### Exercise
Retype the records below from their first line through the line containing "MIC3 pin OUT: A1 -> A0", and include nothing else.

### Records to process
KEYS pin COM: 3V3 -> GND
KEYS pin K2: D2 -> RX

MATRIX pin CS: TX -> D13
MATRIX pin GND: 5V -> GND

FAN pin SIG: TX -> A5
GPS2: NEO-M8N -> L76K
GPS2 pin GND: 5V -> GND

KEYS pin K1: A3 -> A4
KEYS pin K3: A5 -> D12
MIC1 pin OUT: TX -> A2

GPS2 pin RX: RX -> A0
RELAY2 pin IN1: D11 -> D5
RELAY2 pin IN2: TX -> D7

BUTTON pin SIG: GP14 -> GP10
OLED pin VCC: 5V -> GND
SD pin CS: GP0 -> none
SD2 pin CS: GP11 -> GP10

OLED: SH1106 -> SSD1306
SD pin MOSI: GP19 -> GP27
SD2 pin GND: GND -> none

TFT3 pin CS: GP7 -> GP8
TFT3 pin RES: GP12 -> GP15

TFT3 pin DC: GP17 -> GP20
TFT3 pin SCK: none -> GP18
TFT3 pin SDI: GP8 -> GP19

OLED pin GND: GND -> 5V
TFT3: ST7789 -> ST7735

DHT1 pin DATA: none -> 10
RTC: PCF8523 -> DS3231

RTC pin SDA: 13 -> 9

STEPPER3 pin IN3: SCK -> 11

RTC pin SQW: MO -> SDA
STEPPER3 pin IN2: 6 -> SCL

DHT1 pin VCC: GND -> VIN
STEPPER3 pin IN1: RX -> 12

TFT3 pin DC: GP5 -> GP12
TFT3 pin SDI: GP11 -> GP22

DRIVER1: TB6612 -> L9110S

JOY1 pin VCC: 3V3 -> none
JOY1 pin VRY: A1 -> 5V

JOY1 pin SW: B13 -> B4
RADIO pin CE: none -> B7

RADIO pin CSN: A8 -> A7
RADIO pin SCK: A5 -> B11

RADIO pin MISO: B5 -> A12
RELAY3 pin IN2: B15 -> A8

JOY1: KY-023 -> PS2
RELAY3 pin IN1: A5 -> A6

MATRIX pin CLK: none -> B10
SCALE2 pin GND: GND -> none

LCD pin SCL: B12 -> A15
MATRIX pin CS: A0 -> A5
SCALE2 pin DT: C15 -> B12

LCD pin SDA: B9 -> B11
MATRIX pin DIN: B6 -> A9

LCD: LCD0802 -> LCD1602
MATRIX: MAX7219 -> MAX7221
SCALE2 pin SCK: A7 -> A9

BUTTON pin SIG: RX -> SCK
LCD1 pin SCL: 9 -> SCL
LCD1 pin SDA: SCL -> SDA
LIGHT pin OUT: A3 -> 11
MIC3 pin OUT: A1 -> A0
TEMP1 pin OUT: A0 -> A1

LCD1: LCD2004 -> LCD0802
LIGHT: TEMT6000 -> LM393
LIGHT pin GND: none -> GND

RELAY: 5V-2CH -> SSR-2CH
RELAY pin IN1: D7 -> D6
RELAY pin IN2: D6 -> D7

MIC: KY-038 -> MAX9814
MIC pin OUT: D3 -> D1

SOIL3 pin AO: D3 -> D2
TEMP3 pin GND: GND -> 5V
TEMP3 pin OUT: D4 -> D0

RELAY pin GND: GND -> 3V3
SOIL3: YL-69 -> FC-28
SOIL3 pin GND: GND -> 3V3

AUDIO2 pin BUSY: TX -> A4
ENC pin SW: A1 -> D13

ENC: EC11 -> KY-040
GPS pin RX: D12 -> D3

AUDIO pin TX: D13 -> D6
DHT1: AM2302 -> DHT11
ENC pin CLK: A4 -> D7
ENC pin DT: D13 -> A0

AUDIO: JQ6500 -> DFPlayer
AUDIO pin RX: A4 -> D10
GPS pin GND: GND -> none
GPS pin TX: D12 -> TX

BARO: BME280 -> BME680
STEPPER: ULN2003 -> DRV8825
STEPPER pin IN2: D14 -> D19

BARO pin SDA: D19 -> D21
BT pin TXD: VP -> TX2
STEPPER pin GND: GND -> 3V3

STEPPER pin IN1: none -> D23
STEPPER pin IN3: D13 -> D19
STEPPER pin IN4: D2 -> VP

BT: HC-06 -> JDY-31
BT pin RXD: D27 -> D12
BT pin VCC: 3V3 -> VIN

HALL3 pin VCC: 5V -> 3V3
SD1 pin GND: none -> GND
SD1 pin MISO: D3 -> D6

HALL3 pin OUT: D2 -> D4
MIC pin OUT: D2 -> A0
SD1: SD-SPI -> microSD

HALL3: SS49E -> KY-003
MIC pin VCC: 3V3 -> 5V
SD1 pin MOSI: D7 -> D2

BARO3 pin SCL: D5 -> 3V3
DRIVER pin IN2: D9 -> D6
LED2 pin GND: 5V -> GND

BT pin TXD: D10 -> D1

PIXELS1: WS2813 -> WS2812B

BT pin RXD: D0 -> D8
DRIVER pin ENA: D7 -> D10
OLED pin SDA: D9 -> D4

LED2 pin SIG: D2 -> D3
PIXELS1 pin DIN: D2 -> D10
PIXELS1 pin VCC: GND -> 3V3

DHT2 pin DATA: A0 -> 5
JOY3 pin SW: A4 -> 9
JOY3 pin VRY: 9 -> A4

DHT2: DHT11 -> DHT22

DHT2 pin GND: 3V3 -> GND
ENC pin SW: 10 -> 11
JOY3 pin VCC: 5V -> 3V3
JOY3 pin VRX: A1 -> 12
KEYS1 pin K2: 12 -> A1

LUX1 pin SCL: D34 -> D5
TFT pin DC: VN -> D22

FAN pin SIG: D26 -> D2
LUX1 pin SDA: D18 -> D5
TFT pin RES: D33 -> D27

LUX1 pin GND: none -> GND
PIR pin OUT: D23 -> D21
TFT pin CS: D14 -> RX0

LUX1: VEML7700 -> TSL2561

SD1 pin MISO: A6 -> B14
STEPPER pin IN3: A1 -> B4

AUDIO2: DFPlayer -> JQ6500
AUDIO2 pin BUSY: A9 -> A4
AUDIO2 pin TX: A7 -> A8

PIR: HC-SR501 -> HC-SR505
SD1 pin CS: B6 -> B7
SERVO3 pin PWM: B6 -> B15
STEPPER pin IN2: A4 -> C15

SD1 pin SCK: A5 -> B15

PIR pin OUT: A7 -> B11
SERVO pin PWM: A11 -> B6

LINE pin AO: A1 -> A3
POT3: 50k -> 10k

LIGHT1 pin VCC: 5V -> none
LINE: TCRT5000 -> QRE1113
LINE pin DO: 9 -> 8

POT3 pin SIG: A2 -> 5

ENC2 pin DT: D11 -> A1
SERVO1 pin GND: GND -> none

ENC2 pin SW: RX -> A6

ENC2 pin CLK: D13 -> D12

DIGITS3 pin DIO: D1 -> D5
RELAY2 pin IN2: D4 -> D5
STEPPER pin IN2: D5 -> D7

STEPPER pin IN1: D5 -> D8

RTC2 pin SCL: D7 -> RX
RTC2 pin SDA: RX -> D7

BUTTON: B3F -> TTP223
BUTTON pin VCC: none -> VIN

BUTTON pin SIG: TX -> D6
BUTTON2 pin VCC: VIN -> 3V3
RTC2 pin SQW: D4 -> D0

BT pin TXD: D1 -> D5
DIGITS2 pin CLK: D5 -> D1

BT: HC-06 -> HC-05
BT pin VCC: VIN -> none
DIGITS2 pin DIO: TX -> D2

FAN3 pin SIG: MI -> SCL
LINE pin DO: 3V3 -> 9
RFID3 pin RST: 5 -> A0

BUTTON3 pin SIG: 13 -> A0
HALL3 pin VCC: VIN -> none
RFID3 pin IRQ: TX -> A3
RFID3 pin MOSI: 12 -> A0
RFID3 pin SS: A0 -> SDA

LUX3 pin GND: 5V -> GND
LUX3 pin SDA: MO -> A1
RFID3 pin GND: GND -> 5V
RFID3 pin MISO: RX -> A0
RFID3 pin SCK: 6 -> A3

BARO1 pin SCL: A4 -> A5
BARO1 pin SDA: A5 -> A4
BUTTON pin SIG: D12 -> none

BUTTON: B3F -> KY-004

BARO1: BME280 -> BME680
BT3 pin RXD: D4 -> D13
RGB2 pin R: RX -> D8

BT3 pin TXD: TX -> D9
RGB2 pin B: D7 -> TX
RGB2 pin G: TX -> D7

### Task result
KEYS pin COM: 3V3 -> GND
KEYS pin K2: D2 -> RX

MATRIX pin CS: TX -> D13
MATRIX pin GND: 5V -> GND

FAN pin SIG: TX -> A5
GPS2: NEO-M8N -> L76K
GPS2 pin GND: 5V -> GND

KEYS pin K1: A3 -> A4
KEYS pin K3: A5 -> D12
MIC1 pin OUT: TX -> A2

GPS2 pin RX: RX -> A0
RELAY2 pin IN1: D11 -> D5
RELAY2 pin IN2: TX -> D7

BUTTON pin SIG: GP14 -> GP10
OLED pin VCC: 5V -> GND
SD pin CS: GP0 -> none
SD2 pin CS: GP11 -> GP10

OLED: SH1106 -> SSD1306
SD pin MOSI: GP19 -> GP27
SD2 pin GND: GND -> none

TFT3 pin CS: GP7 -> GP8
TFT3 pin RES: GP12 -> GP15

TFT3 pin DC: GP17 -> GP20
TFT3 pin SCK: none -> GP18
TFT3 pin SDI: GP8 -> GP19

OLED pin GND: GND -> 5V
TFT3: ST7789 -> ST7735

DHT1 pin DATA: none -> 10
RTC: PCF8523 -> DS3231

RTC pin SDA: 13 -> 9

STEPPER3 pin IN3: SCK -> 11

RTC pin SQW: MO -> SDA
STEPPER3 pin IN2: 6 -> SCL

DHT1 pin VCC: GND -> VIN
STEPPER3 pin IN1: RX -> 12

TFT3 pin DC: GP5 -> GP12
TFT3 pin SDI: GP11 -> GP22

DRIVER1: TB6612 -> L9110S

JOY1 pin VCC: 3V3 -> none
JOY1 pin VRY: A1 -> 5V

JOY1 pin SW: B13 -> B4
RADIO pin CE: none -> B7

RADIO pin CSN: A8 -> A7
RADIO pin SCK: A5 -> B11

RADIO pin MISO: B5 -> A12
RELAY3 pin IN2: B15 -> A8

JOY1: KY-023 -> PS2
RELAY3 pin IN1: A5 -> A6

MATRIX pin CLK: none -> B10
SCALE2 pin GND: GND -> none

LCD pin SCL: B12 -> A15
MATRIX pin CS: A0 -> A5
SCALE2 pin DT: C15 -> B12

LCD pin SDA: B9 -> B11
MATRIX pin DIN: B6 -> A9

LCD: LCD0802 -> LCD1602
MATRIX: MAX7219 -> MAX7221
SCALE2 pin SCK: A7 -> A9

BUTTON pin SIG: RX -> SCK
LCD1 pin SCL: 9 -> SCL
LCD1 pin SDA: SCL -> SDA
LIGHT pin OUT: A3 -> 11
MIC3 pin OUT: A1 -> A0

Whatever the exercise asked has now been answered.